_WHAT NEEDS TO BE DONE_
Of all the lines below, output only those starting at the one with "D3: schottky MBR340" and ending at the one with "R16: 47k (GND, IC2/SW) -> 47k (+9V, n10)", both ends included, exactly as written.

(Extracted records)
________
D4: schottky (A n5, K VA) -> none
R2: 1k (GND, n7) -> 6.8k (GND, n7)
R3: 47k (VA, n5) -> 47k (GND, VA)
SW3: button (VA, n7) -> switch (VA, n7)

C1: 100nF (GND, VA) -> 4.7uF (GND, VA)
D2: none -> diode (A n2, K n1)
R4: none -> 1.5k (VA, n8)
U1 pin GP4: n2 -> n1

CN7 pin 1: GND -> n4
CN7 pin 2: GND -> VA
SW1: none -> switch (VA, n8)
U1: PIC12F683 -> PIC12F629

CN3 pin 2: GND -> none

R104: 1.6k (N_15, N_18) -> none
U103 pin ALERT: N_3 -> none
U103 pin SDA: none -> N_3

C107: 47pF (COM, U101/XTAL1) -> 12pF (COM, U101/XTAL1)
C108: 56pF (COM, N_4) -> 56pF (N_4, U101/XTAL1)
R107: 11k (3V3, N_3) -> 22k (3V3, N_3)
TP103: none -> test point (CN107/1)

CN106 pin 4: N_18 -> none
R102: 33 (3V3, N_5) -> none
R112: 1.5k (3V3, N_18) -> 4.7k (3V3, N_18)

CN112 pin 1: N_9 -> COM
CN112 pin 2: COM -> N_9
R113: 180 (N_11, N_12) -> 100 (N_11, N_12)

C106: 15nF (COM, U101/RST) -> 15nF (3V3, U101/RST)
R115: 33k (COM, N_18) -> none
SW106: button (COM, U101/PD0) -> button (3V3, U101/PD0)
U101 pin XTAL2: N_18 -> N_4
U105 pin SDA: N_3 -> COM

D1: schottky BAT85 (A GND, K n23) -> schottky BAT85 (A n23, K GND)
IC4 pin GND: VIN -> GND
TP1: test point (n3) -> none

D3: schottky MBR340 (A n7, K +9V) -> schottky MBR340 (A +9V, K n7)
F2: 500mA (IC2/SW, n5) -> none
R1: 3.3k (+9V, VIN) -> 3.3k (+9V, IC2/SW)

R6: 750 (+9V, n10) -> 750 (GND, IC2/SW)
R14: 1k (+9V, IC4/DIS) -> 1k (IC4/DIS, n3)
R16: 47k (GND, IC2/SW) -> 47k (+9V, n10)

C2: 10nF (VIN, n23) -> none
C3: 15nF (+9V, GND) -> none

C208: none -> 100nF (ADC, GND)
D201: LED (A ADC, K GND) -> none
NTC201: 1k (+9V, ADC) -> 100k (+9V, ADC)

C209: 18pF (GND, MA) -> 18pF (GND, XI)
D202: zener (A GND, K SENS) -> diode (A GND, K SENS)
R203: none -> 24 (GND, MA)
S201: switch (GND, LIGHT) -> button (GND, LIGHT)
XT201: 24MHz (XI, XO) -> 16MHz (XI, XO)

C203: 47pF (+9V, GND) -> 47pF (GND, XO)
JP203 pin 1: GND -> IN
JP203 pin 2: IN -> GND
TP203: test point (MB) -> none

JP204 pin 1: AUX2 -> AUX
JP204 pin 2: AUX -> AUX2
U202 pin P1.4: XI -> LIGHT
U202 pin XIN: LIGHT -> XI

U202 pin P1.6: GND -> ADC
________
_YOUR RESPONSE_
D3: schottky MBR340 (A n7, K +9V) -> schottky MBR340 (A +9V, K n7)
F2: 500mA (IC2/SW, n5) -> none
R1: 3.3k (+9V, VIN) -> 3.3k (+9V, IC2/SW)

R6: 750 (+9V, n10) -> 750 (GND, IC2/SW)
R14: 1k (+9V, IC4/DIS) -> 1k (IC4/DIS, n3)
R16: 47k (GND, IC2/SW) -> 47k (+9V, n10)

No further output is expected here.